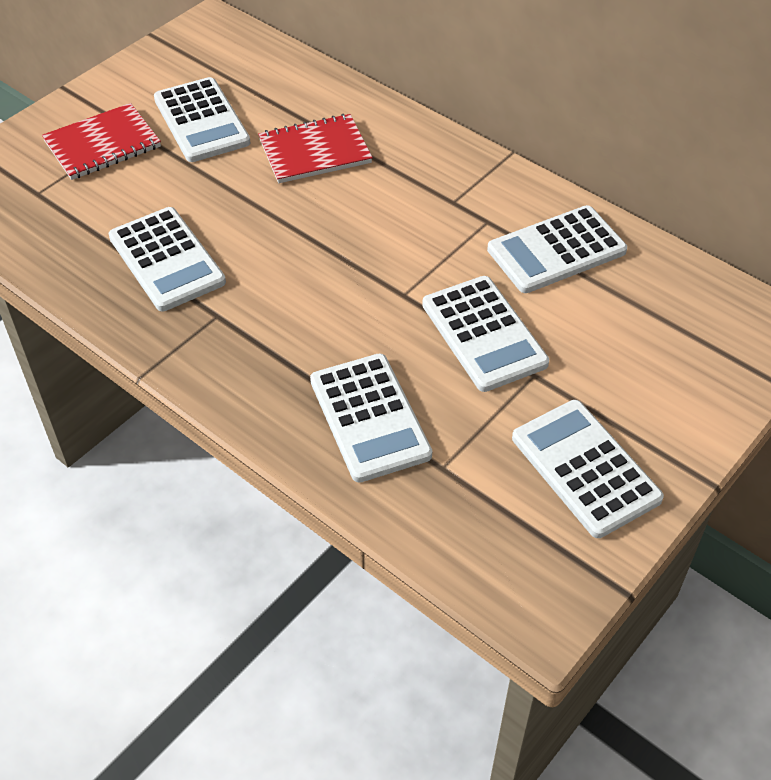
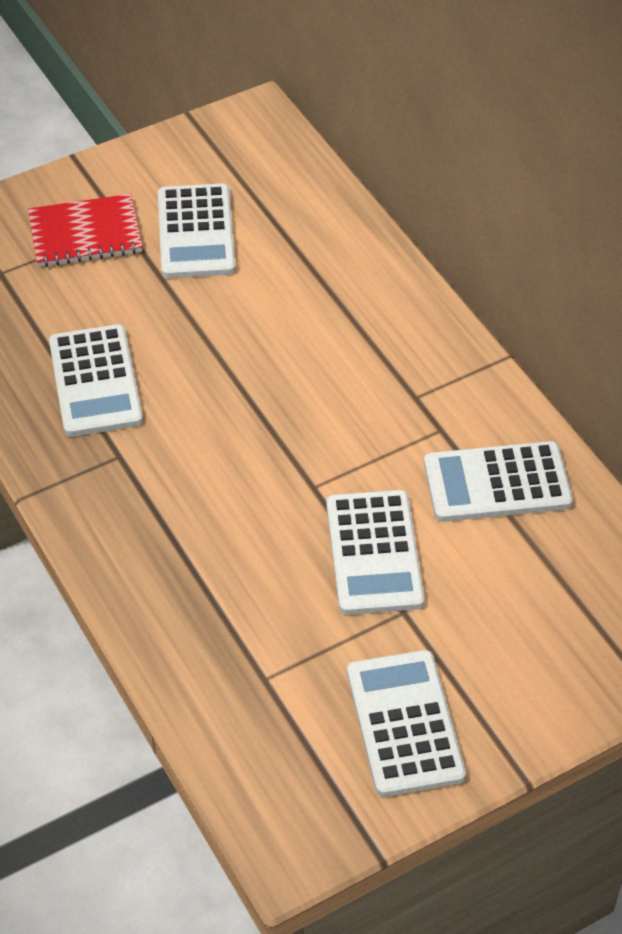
camera: 20 degrees right, 0 degrees up
(315, 151) = (297, 299): red notebook -> none
(369, 418) = (218, 606): white calculator -> none

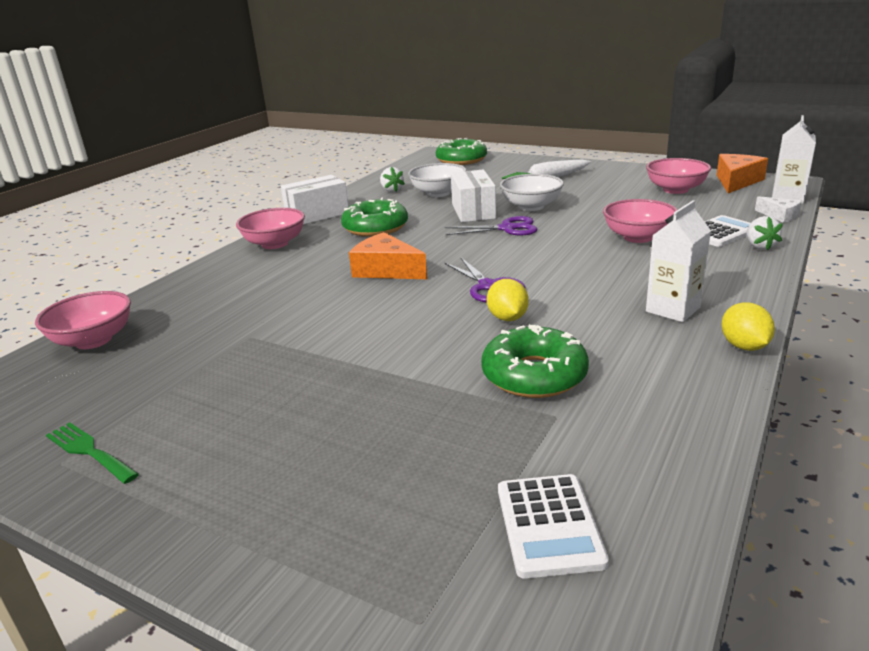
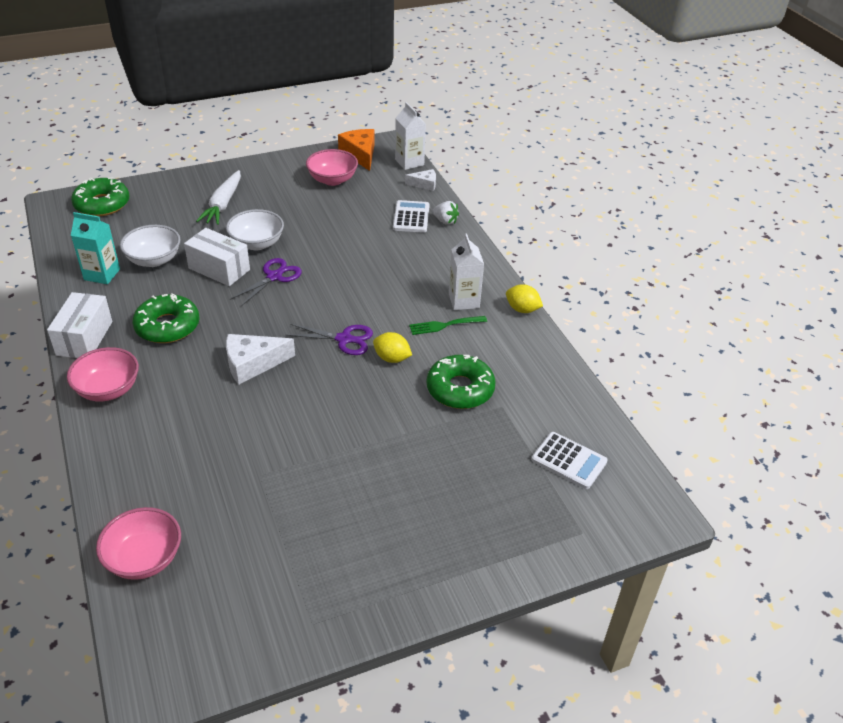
camera: 55 degrees left, 15 degrees up
(89, 451) = (315, 605): green fork -> green fork (444, 325)
(386, 270) = (252, 364): orange cheese -> white cheese
(392, 190) = (102, 274): white strawberry -> turquoise carton
(638, 237) = (371, 245): pink bowl -> none

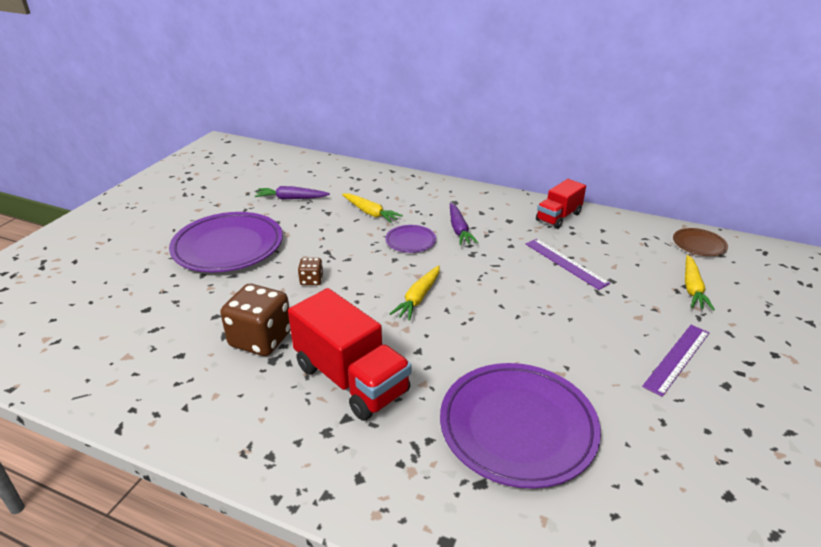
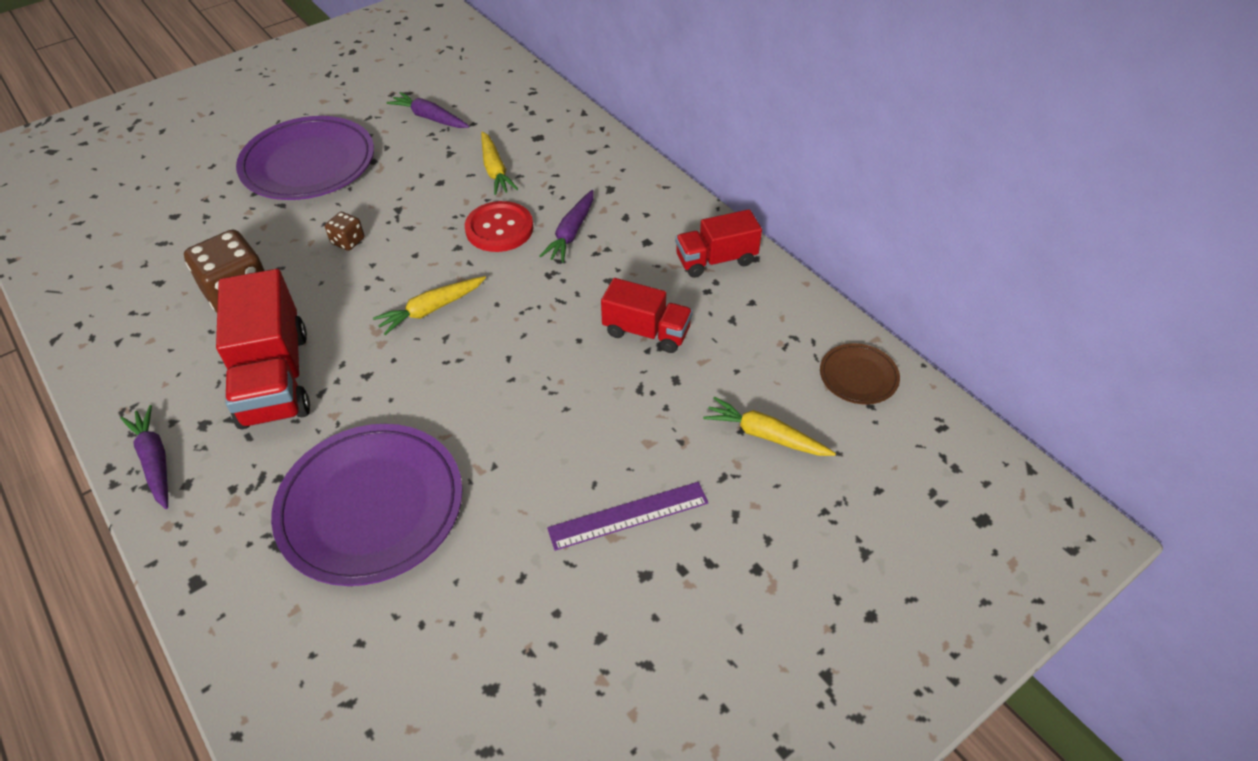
camera: 30 degrees right, 15 degrees up
(313, 474) = (155, 461): none -> purple carrot
(410, 241) = (499, 228): purple plate -> red button
(565, 263) = (646, 332): purple ruler -> red truck
(692, 288) = (765, 435): yellow carrot -> yellow carrot turned 75 degrees clockwise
§
▸ **Assigned task**
Count the lines of the listing above that contain the word "purple", and give only the total.

▸ **Response to this exercise**
3